__Your task__: Exactly the lines from the one with "new.py: [787,449,811,481] ->" to the end of the listing must be repeated, both ends included, with nothing added.
The records: Begin
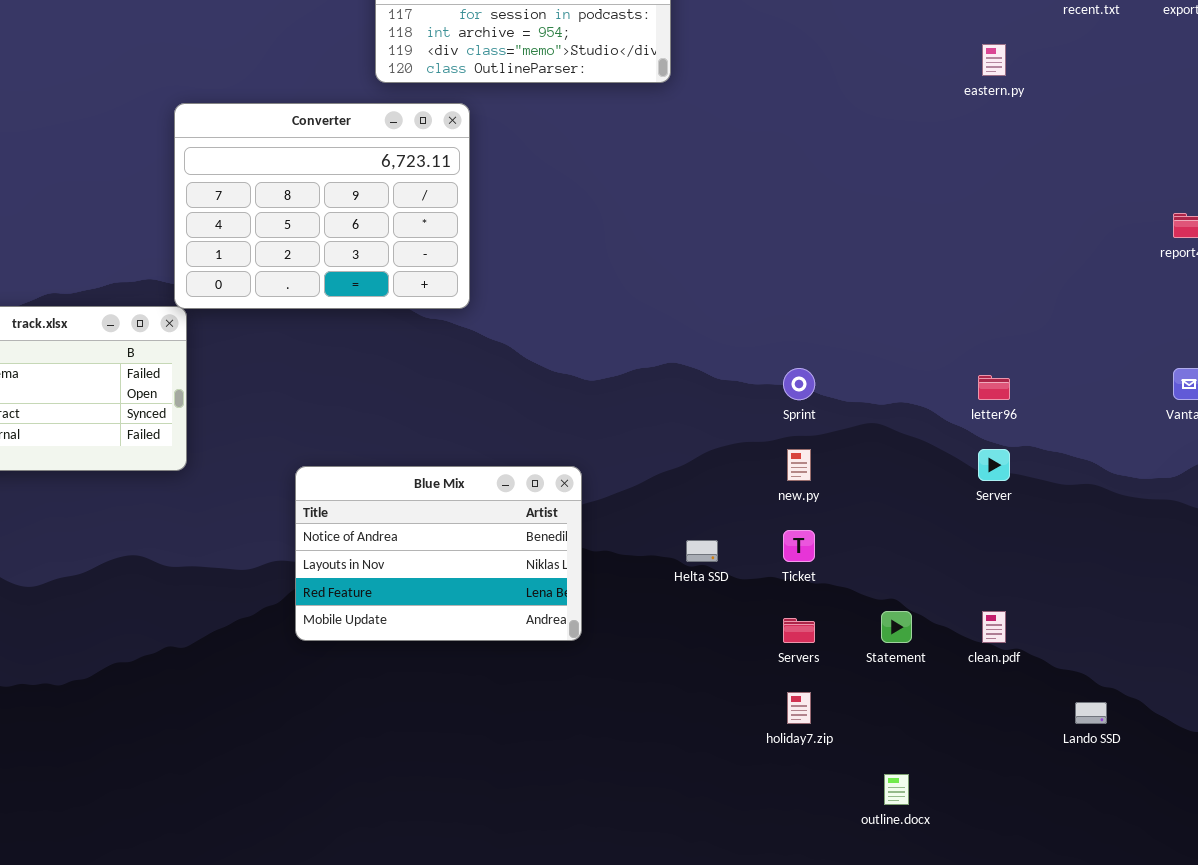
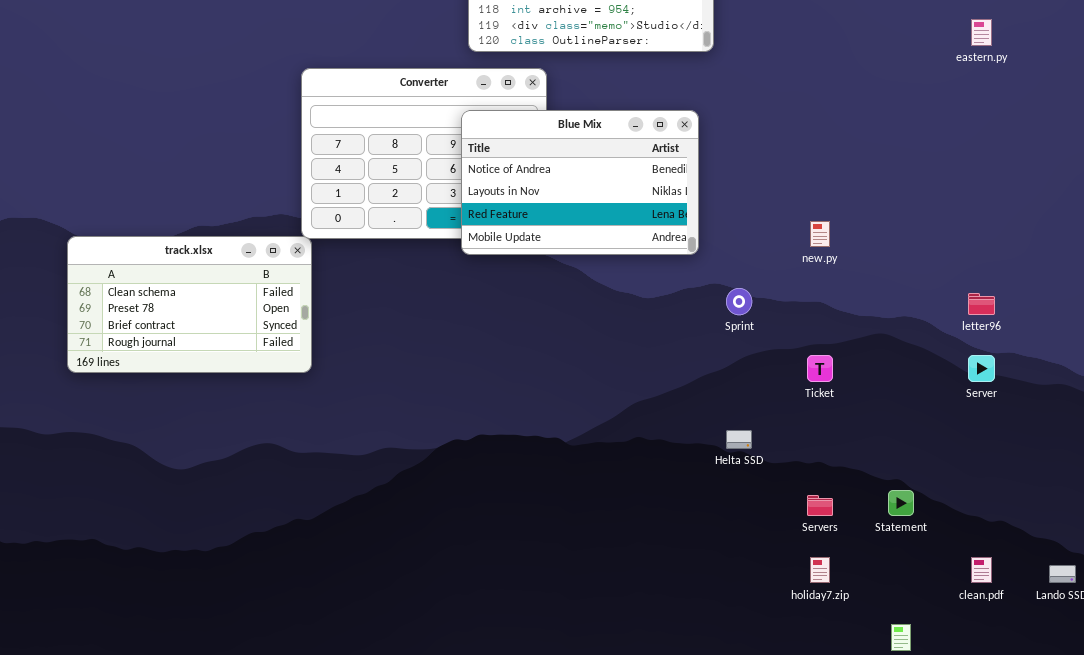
Sprint: [783,368,815,400] -> [726,288,752,315], moved
new.py: [787,449,811,481] -> [810,221,830,247], moved
Blue Mix: [295,466,582,641] -> [461,110,699,255], moved
Ticket: [783,530,815,562] -> [807,355,833,382], moved
clean.pdf: [982,611,1006,643] -> [971,557,992,583], moved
The records: End
__Exercise result__:
new.py: [787,449,811,481] -> [810,221,830,247], moved
Blue Mix: [295,466,582,641] -> [461,110,699,255], moved
Ticket: [783,530,815,562] -> [807,355,833,382], moved
clean.pdf: [982,611,1006,643] -> [971,557,992,583], moved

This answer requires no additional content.